» Action item:
Restate the data below word for word, keeping each line intact.
┌─ Entries provided
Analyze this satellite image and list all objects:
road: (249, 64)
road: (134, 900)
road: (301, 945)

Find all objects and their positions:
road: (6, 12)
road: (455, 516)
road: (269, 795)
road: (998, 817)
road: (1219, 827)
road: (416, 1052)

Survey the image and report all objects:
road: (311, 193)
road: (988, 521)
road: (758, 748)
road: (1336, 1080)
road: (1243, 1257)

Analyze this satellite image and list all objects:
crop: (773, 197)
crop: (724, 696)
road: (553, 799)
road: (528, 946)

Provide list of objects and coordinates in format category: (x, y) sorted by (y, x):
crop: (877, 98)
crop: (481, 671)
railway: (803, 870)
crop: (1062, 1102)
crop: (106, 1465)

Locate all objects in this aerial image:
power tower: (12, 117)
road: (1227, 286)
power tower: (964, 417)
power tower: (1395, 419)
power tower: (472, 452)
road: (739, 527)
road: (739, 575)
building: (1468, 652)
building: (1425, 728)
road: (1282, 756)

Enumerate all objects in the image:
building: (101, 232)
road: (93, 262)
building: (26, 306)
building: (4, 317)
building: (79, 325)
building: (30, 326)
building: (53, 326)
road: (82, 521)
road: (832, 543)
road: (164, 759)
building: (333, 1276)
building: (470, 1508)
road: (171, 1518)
└─
» The answer:
Analyze this satellite image and list all objects:
road: (249, 64)
road: (134, 900)
road: (301, 945)

Find all objects and their positions:
road: (6, 12)
road: (455, 516)
road: (269, 795)
road: (998, 817)
road: (1219, 827)
road: (416, 1052)

Survey the image and report all objects:
road: (311, 193)
road: (988, 521)
road: (758, 748)
road: (1336, 1080)
road: (1243, 1257)

Analyze this satellite image and list all objects:
crop: (773, 197)
crop: (724, 696)
road: (553, 799)
road: (528, 946)

Provide list of objects and coordinates in format category: (x, y) sorted by (y, x):
crop: (877, 98)
crop: (481, 671)
railway: (803, 870)
crop: (1062, 1102)
crop: (106, 1465)

Locate all objects in this aerial image:
power tower: (12, 117)
road: (1227, 286)
power tower: (964, 417)
power tower: (1395, 419)
power tower: (472, 452)
road: (739, 527)
road: (739, 575)
building: (1468, 652)
building: (1425, 728)
road: (1282, 756)

Enumerate all objects in the image:
building: (101, 232)
road: (93, 262)
building: (26, 306)
building: (4, 317)
building: (79, 325)
building: (30, 326)
building: (53, 326)
road: (82, 521)
road: (832, 543)
road: (164, 759)
building: (333, 1276)
building: (470, 1508)
road: (171, 1518)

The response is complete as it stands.